- _Lo que se pide_: Enumera cada línea de las entradas siguientes que contenga la cadena "glass" y cópiala completa.

━━━━━ Fragmentos de datos

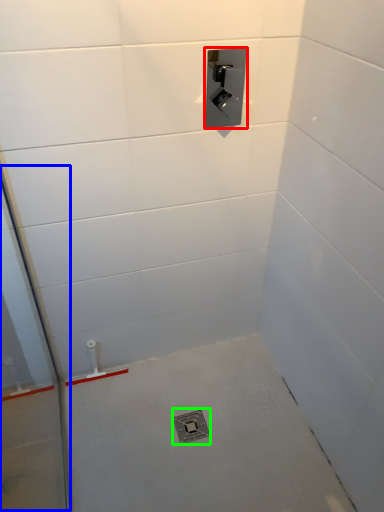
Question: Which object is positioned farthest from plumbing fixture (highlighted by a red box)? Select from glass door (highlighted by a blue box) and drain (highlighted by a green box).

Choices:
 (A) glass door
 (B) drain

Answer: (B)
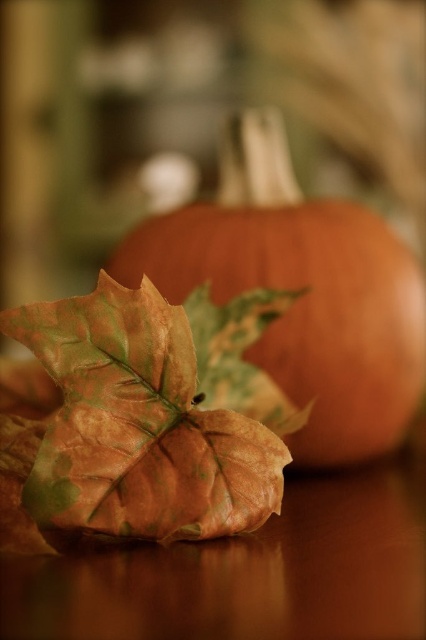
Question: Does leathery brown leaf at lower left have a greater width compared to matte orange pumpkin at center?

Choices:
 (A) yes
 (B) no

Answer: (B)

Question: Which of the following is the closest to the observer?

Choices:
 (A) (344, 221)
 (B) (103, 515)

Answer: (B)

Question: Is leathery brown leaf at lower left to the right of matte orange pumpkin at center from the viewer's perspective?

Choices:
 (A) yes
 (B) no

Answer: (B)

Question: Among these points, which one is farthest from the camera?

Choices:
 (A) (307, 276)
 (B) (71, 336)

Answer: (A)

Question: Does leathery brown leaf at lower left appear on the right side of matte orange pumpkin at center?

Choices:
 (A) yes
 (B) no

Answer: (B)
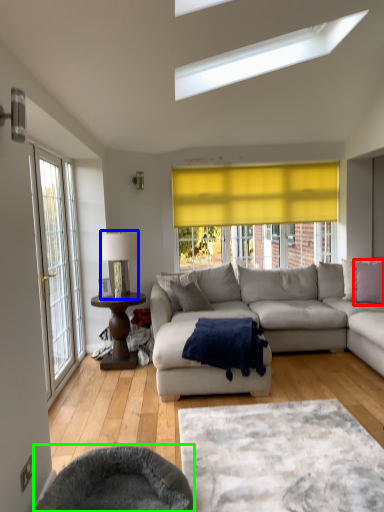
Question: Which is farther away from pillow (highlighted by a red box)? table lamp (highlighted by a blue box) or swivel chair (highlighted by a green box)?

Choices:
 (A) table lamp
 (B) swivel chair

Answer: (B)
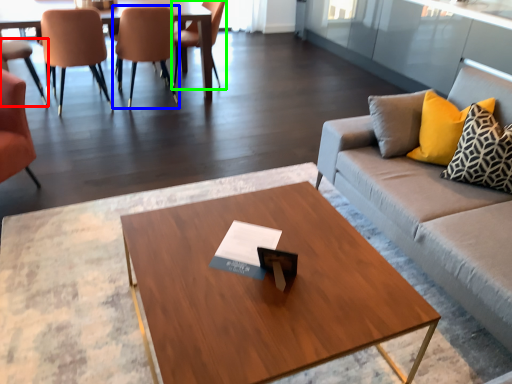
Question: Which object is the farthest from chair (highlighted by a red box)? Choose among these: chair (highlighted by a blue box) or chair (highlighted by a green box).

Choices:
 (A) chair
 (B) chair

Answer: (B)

━━━━━━━━━━
━━━━━ Fragmentos de datos

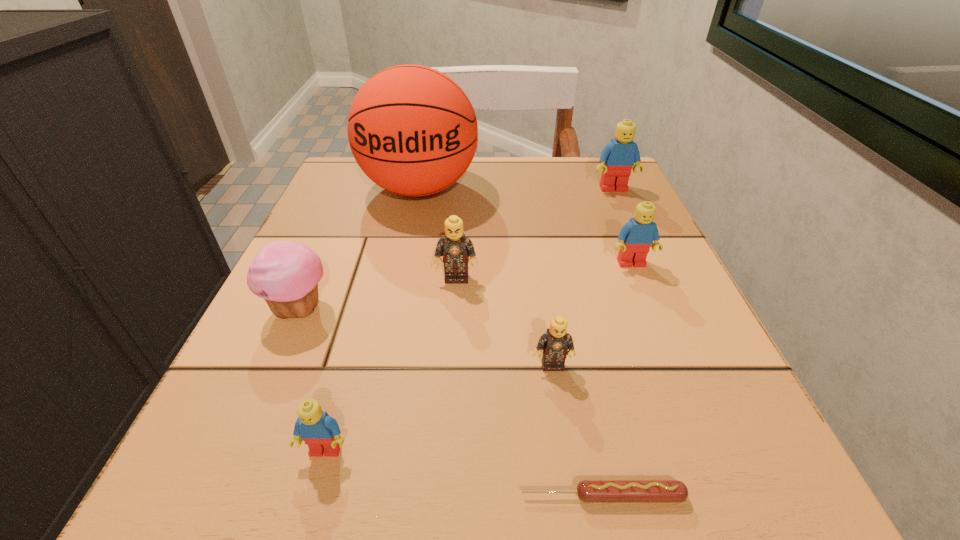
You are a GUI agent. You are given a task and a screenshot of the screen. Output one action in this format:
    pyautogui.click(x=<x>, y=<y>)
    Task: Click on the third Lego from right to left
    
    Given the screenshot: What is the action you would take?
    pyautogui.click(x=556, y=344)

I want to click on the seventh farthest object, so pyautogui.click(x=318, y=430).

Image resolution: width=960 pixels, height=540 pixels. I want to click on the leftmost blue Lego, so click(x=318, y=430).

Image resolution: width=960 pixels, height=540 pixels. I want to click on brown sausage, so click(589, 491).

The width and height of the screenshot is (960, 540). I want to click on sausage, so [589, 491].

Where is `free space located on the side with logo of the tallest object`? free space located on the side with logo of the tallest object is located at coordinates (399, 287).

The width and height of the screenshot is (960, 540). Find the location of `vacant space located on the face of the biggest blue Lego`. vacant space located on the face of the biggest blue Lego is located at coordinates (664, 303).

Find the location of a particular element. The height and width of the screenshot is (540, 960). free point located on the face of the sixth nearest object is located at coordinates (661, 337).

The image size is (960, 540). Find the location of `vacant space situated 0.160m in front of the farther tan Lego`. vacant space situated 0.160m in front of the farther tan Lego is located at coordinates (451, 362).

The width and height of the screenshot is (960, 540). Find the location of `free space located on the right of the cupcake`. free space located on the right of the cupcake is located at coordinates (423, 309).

━━━━━━━━━━
━━━━━ Fragmentos de datos

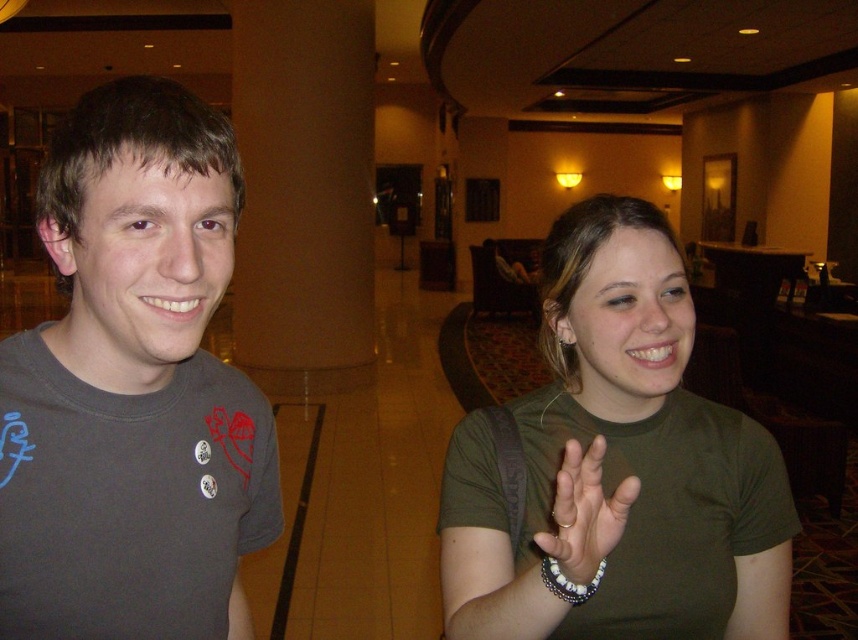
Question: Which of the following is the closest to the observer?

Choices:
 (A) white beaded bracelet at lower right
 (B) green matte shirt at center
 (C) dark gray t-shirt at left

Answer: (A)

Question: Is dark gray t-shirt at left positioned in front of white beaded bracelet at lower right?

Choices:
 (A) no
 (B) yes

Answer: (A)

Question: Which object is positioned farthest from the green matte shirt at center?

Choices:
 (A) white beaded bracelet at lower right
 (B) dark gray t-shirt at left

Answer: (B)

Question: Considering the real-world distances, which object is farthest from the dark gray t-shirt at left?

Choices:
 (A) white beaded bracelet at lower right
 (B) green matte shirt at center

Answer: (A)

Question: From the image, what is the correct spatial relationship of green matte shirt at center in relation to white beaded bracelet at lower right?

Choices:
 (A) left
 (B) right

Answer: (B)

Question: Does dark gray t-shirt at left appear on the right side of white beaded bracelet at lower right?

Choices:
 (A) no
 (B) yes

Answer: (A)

━━━━━━━━━━

- _Ejercicio resuelto_:
Question: Which object is positioned farthest from plumbing fixture (highlighted by a red box)? Select from glass door (highlighted by a blue box) and drain (highlighted by a green box).
 (A) glass door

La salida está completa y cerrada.